[[ DATA open ]]
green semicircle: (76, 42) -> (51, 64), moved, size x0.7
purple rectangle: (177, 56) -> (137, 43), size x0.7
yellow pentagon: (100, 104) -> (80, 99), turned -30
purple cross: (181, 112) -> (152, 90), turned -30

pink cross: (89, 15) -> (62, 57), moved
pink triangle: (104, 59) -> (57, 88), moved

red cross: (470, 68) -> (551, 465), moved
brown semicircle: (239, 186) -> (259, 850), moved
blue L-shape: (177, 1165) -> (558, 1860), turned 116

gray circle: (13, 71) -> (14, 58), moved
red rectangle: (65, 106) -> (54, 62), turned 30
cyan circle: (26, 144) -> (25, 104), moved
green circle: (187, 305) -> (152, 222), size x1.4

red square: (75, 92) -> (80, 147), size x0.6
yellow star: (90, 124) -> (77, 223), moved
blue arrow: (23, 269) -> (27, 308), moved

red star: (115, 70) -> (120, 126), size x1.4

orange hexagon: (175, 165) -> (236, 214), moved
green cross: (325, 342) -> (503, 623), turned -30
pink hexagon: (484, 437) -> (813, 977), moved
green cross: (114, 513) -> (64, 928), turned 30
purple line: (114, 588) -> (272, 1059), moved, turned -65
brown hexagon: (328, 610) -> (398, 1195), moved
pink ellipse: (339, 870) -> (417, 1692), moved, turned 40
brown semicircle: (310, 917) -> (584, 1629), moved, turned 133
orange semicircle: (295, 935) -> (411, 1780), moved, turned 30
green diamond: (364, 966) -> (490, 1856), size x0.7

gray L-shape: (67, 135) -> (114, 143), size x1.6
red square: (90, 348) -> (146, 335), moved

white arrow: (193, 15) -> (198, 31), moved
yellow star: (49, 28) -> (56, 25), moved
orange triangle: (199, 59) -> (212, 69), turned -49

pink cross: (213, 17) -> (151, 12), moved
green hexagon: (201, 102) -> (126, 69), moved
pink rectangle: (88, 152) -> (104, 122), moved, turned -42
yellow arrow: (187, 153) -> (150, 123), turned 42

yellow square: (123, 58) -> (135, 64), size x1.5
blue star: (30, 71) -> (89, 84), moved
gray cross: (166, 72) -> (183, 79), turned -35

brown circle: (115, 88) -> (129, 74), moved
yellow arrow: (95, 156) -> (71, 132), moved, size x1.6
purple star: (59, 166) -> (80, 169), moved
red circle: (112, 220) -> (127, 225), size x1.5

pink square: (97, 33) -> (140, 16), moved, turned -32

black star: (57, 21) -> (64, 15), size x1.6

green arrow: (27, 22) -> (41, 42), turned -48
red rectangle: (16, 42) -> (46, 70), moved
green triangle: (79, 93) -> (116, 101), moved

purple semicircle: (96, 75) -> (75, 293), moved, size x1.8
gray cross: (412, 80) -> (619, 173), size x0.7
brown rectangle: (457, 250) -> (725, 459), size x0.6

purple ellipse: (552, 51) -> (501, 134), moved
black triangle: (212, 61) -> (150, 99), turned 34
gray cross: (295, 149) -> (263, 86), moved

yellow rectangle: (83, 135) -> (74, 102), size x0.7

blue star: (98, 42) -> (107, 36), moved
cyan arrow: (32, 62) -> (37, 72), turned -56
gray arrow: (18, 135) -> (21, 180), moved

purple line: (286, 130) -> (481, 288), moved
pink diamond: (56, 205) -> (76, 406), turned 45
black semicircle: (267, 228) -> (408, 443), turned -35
[[ DATA closed ]]
PROBLEM DESCRIPTION
Copy out the entries above again, keeping them exact.

EXERCISE SOLUTION
green semicircle: (76, 42) -> (51, 64), moved, size x0.7
purple rectangle: (177, 56) -> (137, 43), size x0.7
yellow pentagon: (100, 104) -> (80, 99), turned -30
purple cross: (181, 112) -> (152, 90), turned -30

pink cross: (89, 15) -> (62, 57), moved
pink triangle: (104, 59) -> (57, 88), moved

red cross: (470, 68) -> (551, 465), moved
brown semicircle: (239, 186) -> (259, 850), moved
blue L-shape: (177, 1165) -> (558, 1860), turned 116

gray circle: (13, 71) -> (14, 58), moved
red rectangle: (65, 106) -> (54, 62), turned 30
cyan circle: (26, 144) -> (25, 104), moved
green circle: (187, 305) -> (152, 222), size x1.4

red square: (75, 92) -> (80, 147), size x0.6
yellow star: (90, 124) -> (77, 223), moved
blue arrow: (23, 269) -> (27, 308), moved

red star: (115, 70) -> (120, 126), size x1.4

orange hexagon: (175, 165) -> (236, 214), moved
green cross: (325, 342) -> (503, 623), turned -30
pink hexagon: (484, 437) -> (813, 977), moved
green cross: (114, 513) -> (64, 928), turned 30
purple line: (114, 588) -> (272, 1059), moved, turned -65
brown hexagon: (328, 610) -> (398, 1195), moved
pink ellipse: (339, 870) -> (417, 1692), moved, turned 40
brown semicircle: (310, 917) -> (584, 1629), moved, turned 133
orange semicircle: (295, 935) -> (411, 1780), moved, turned 30
green diamond: (364, 966) -> (490, 1856), size x0.7

gray L-shape: (67, 135) -> (114, 143), size x1.6
red square: (90, 348) -> (146, 335), moved

white arrow: (193, 15) -> (198, 31), moved
yellow star: (49, 28) -> (56, 25), moved
orange triangle: (199, 59) -> (212, 69), turned -49

pink cross: (213, 17) -> (151, 12), moved
green hexagon: (201, 102) -> (126, 69), moved
pink rectangle: (88, 152) -> (104, 122), moved, turned -42
yellow arrow: (187, 153) -> (150, 123), turned 42

yellow square: (123, 58) -> (135, 64), size x1.5
blue star: (30, 71) -> (89, 84), moved
gray cross: (166, 72) -> (183, 79), turned -35

brown circle: (115, 88) -> (129, 74), moved
yellow arrow: (95, 156) -> (71, 132), moved, size x1.6
purple star: (59, 166) -> (80, 169), moved
red circle: (112, 220) -> (127, 225), size x1.5

pink square: (97, 33) -> (140, 16), moved, turned -32

black star: (57, 21) -> (64, 15), size x1.6

green arrow: (27, 22) -> (41, 42), turned -48
red rectangle: (16, 42) -> (46, 70), moved
green triangle: (79, 93) -> (116, 101), moved

purple semicircle: (96, 75) -> (75, 293), moved, size x1.8
gray cross: (412, 80) -> (619, 173), size x0.7
brown rectangle: (457, 250) -> (725, 459), size x0.6

purple ellipse: (552, 51) -> (501, 134), moved
black triangle: (212, 61) -> (150, 99), turned 34
gray cross: (295, 149) -> (263, 86), moved

yellow rectangle: (83, 135) -> (74, 102), size x0.7

blue star: (98, 42) -> (107, 36), moved
cyan arrow: (32, 62) -> (37, 72), turned -56
gray arrow: (18, 135) -> (21, 180), moved

purple line: (286, 130) -> (481, 288), moved
pink diamond: (56, 205) -> (76, 406), turned 45
black semicircle: (267, 228) -> (408, 443), turned -35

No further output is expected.